[Stored entries]

◇ ◇ ◇

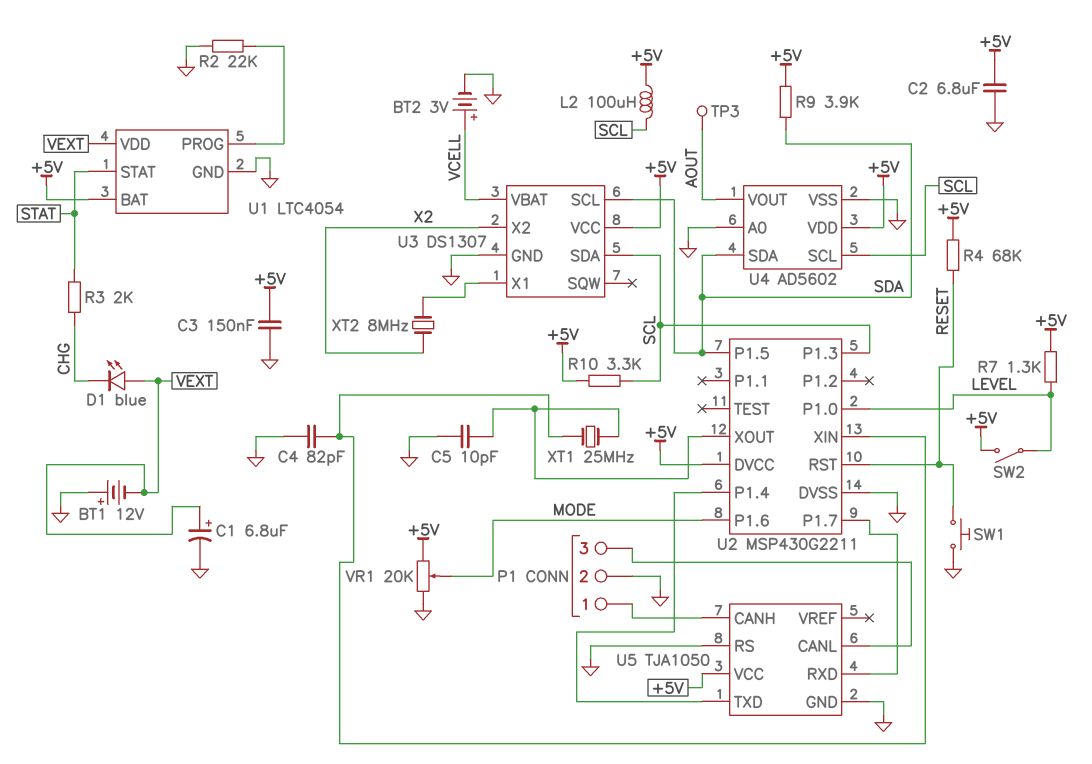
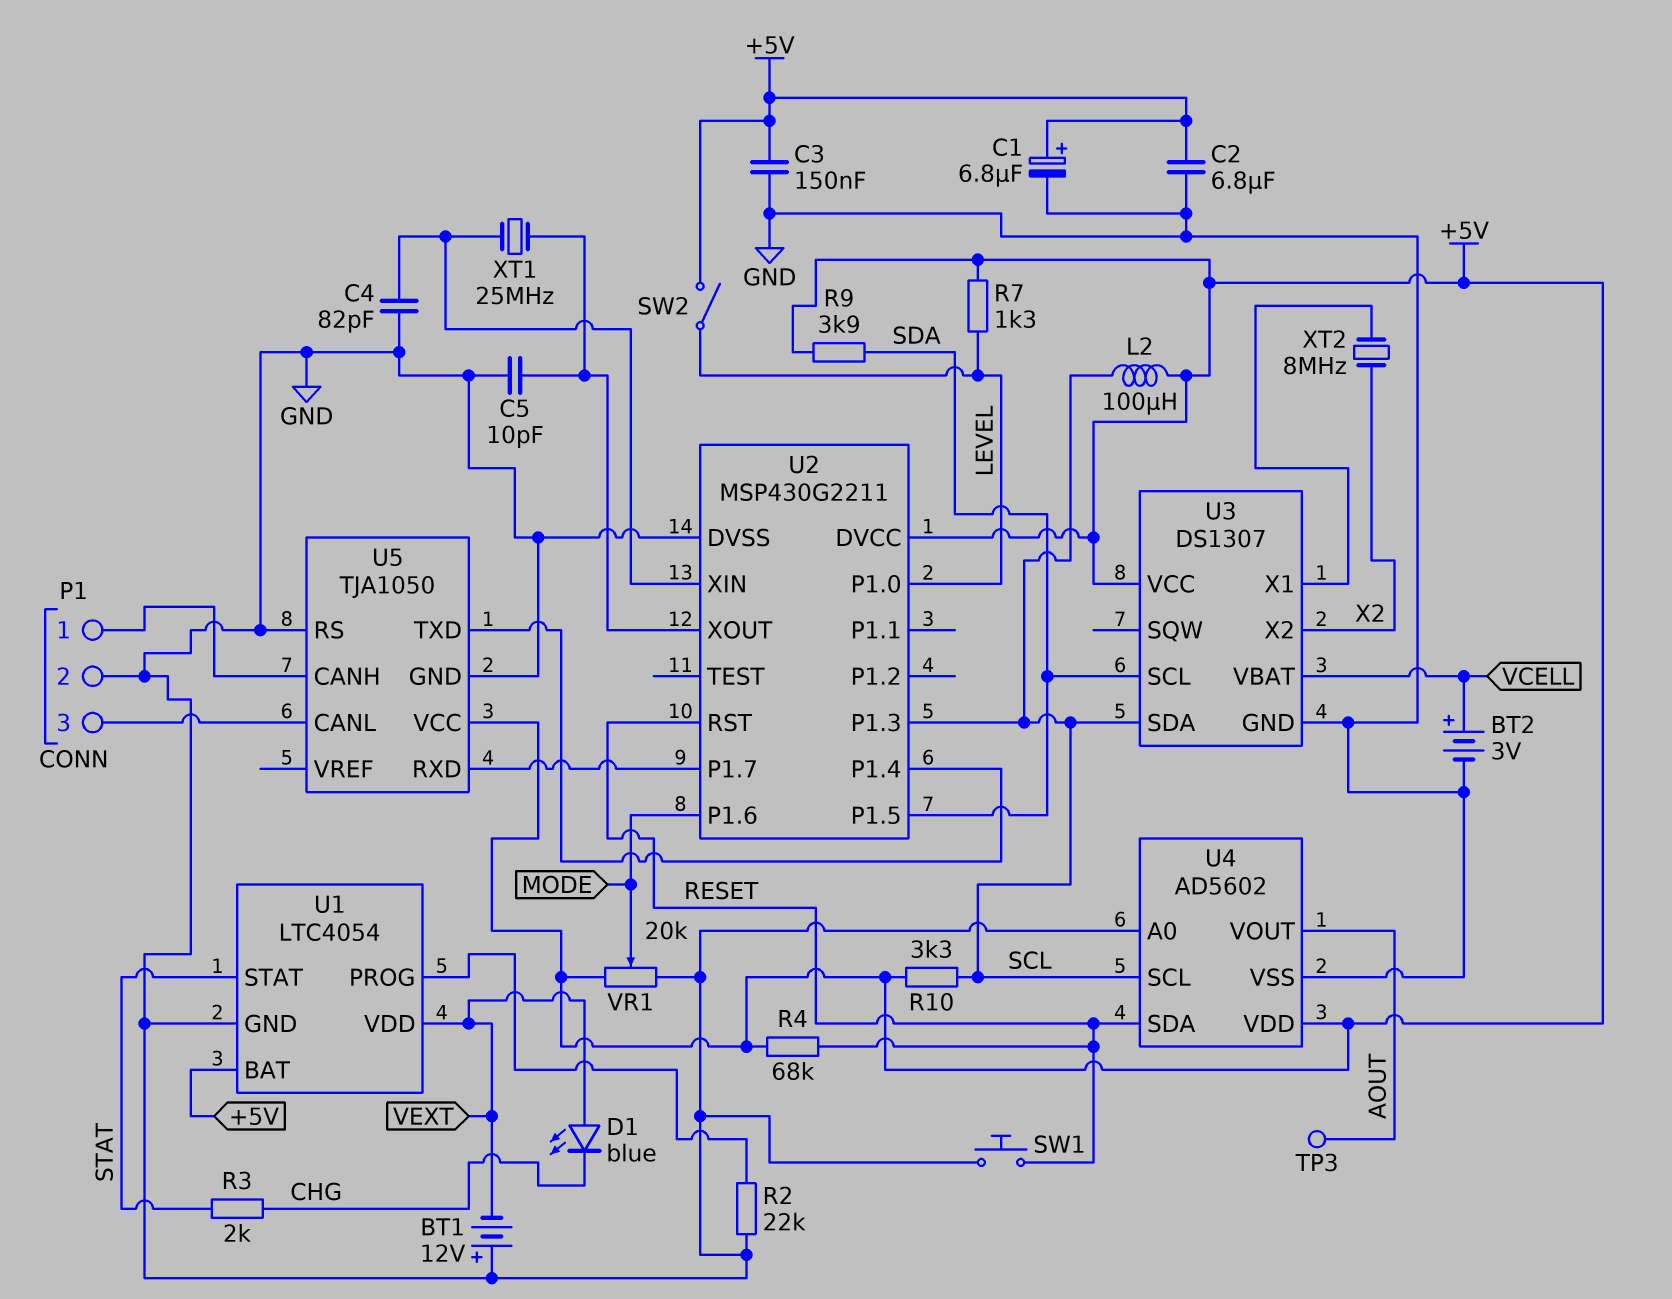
C1: 6.8uF (plus VEXT, minus GND) -> 6.8uF (plus +5V, minus GND)
U4 pin SDA: SDA -> RESET

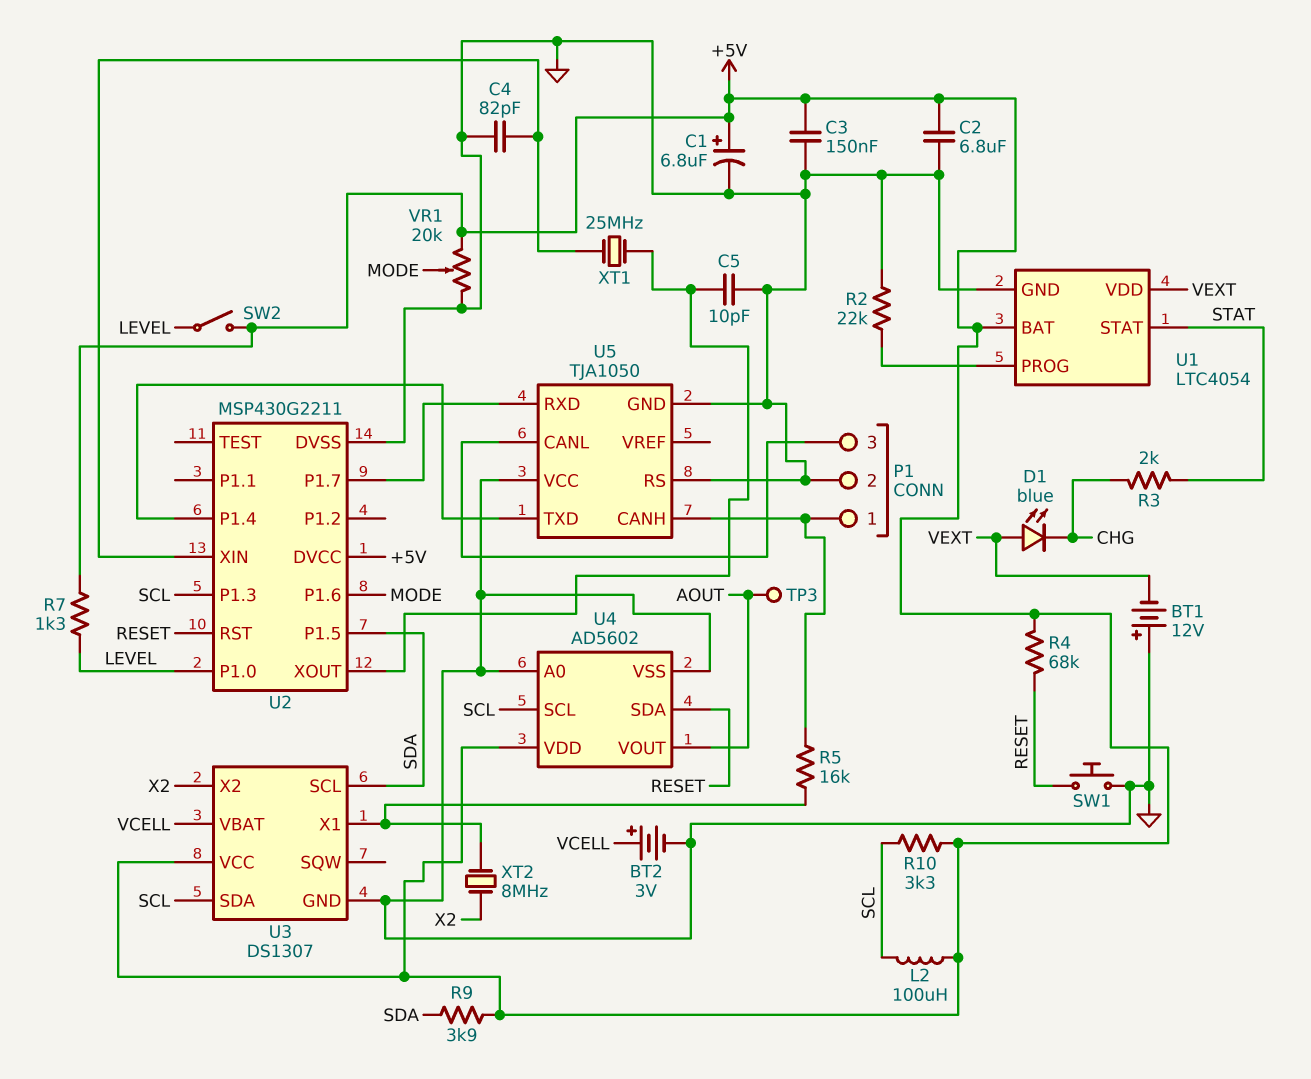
R5: none -> 16k (P1/1, U3/X1)
U5 pin VCC: +5V -> GND

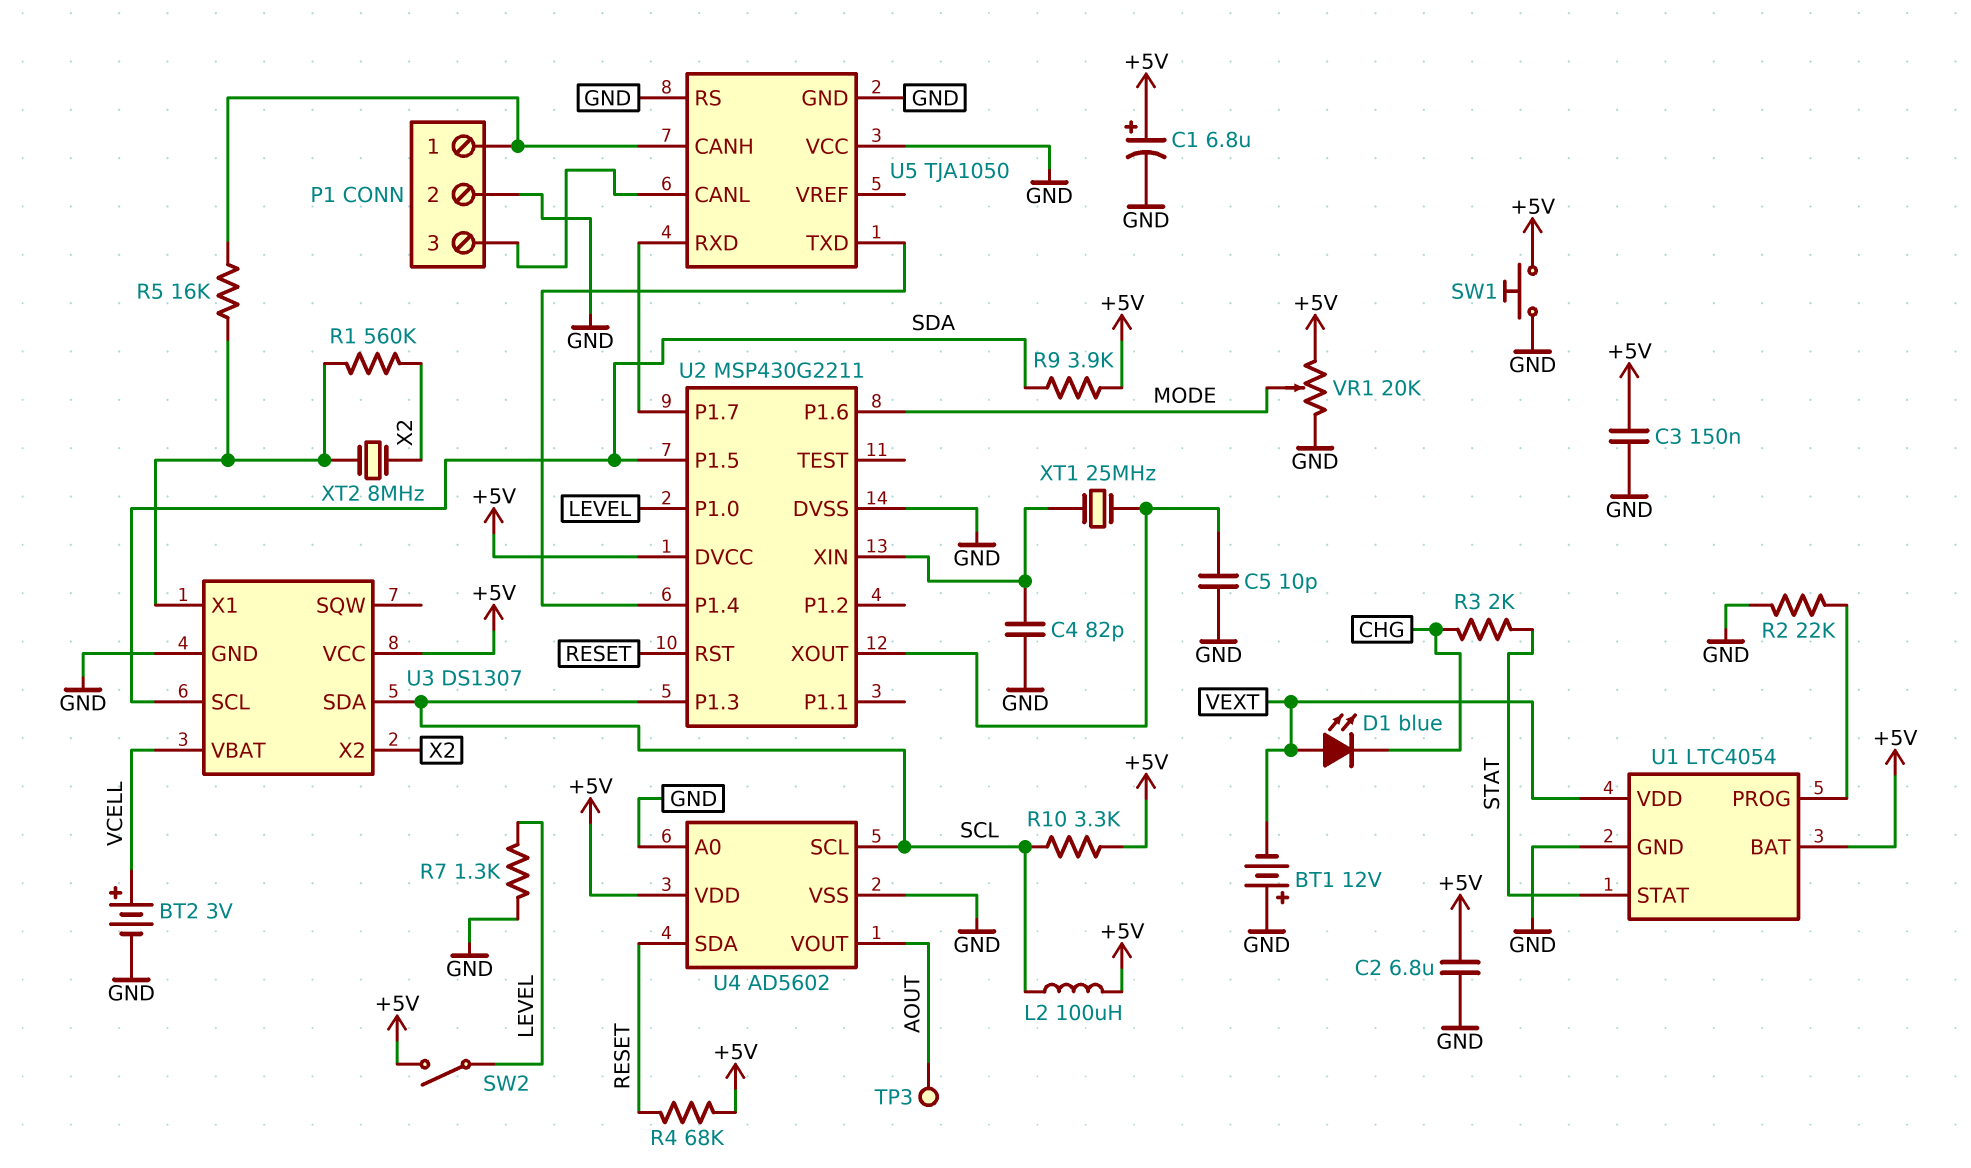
R1: none -> 560k (U3/X1, X2)
R7: 1.3k (+5V, LEVEL) -> 1.3k (GND, LEVEL)
SW1: button (GND, RESET) -> button (+5V, GND)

◇ ◇ ◇

TASK INSTRUCTIONS:
Leave the pictures out and output the rest of the data word for word.

ANSWER FOR THIS EXERCISE:
C1: 6.8uF (plus VEXT, minus GND) -> 6.8uF (plus +5V, minus GND)
U4 pin SDA: SDA -> RESET

R5: none -> 16k (P1/1, U3/X1)
U5 pin VCC: +5V -> GND

R1: none -> 560k (U3/X1, X2)
R7: 1.3k (+5V, LEVEL) -> 1.3k (GND, LEVEL)
SW1: button (GND, RESET) -> button (+5V, GND)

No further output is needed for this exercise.